Records shown:
'''

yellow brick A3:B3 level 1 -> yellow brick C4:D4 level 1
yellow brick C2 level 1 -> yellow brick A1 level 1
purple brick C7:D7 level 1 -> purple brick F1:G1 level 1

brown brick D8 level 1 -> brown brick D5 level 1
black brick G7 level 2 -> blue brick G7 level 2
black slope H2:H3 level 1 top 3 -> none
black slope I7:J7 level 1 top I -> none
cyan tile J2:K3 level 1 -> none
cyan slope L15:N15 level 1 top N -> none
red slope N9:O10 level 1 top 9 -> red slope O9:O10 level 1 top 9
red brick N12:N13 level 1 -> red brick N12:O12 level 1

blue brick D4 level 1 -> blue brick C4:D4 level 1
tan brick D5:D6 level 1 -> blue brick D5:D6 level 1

'''
'''

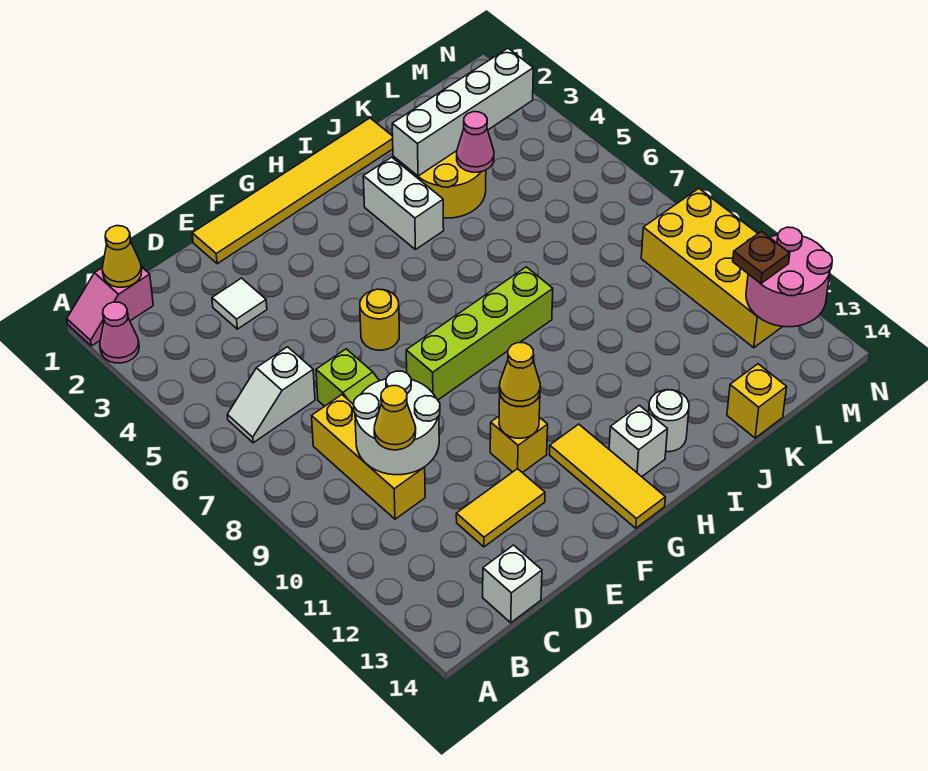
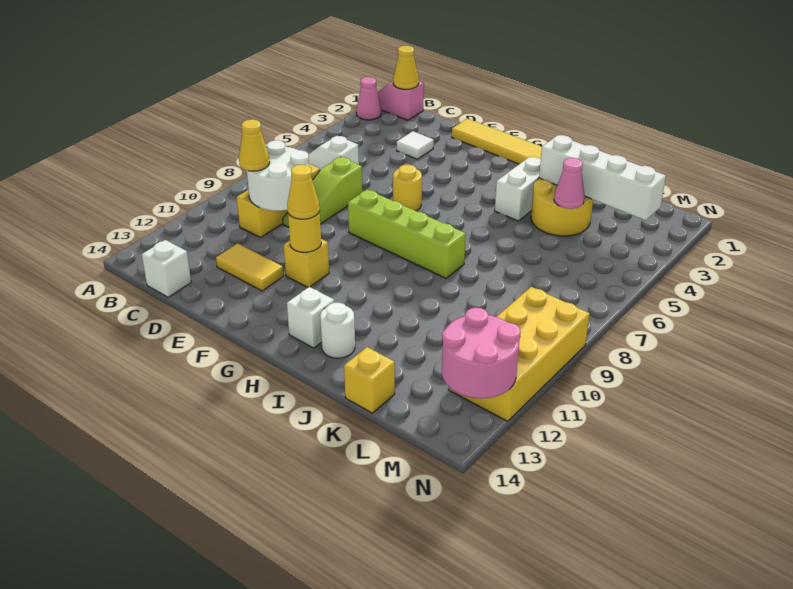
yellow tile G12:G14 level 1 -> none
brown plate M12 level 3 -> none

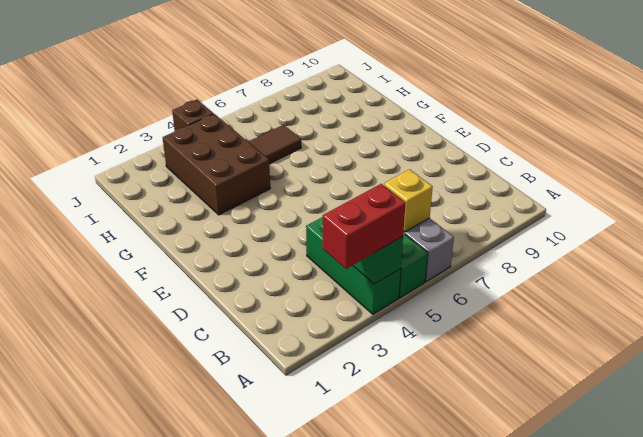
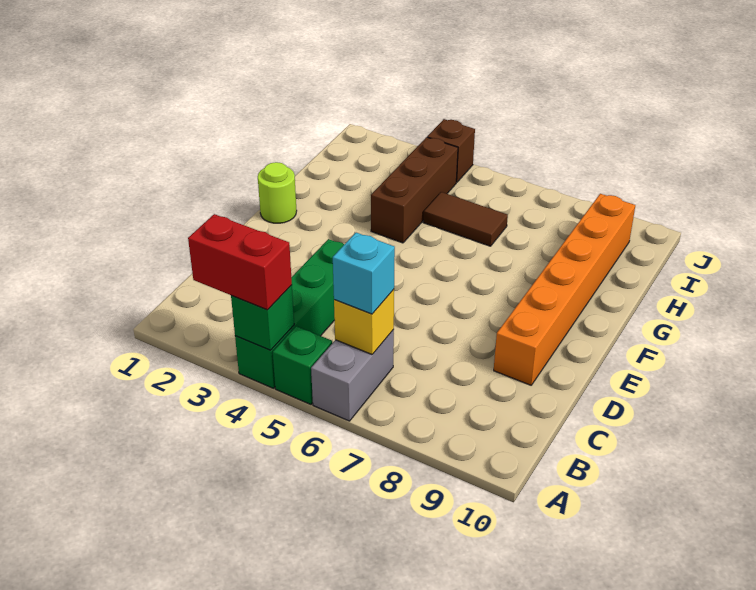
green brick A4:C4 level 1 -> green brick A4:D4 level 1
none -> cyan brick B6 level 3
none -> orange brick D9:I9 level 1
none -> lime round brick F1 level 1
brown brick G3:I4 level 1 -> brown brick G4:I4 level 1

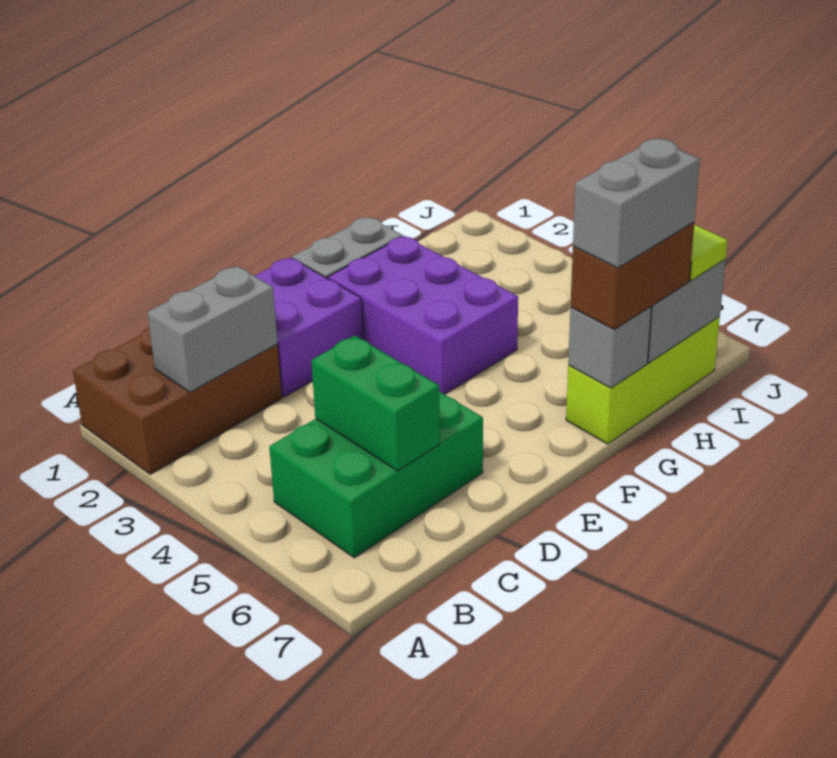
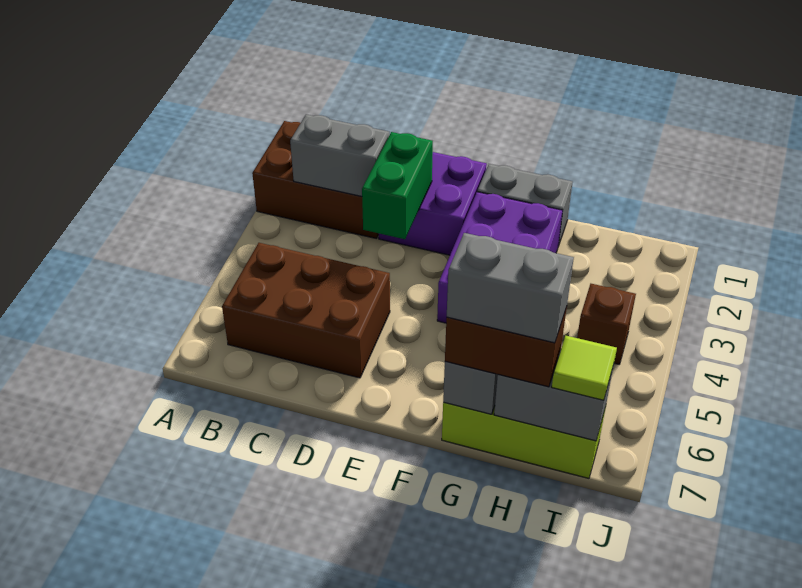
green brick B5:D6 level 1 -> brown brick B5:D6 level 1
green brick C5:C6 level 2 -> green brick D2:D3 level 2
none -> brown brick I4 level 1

'''
'''

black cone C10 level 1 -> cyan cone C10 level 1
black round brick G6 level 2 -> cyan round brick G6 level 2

'''

Task item:
Could you return exactly the lines above from the line with "yellow brick A3:B3" to the line with "tan brick D5:D6", both included, and nothing else?

Response to this exercise:
yellow brick A3:B3 level 1 -> yellow brick C4:D4 level 1
yellow brick C2 level 1 -> yellow brick A1 level 1
purple brick C7:D7 level 1 -> purple brick F1:G1 level 1

brown brick D8 level 1 -> brown brick D5 level 1
black brick G7 level 2 -> blue brick G7 level 2
black slope H2:H3 level 1 top 3 -> none
black slope I7:J7 level 1 top I -> none
cyan tile J2:K3 level 1 -> none
cyan slope L15:N15 level 1 top N -> none
red slope N9:O10 level 1 top 9 -> red slope O9:O10 level 1 top 9
red brick N12:N13 level 1 -> red brick N12:O12 level 1

blue brick D4 level 1 -> blue brick C4:D4 level 1
tan brick D5:D6 level 1 -> blue brick D5:D6 level 1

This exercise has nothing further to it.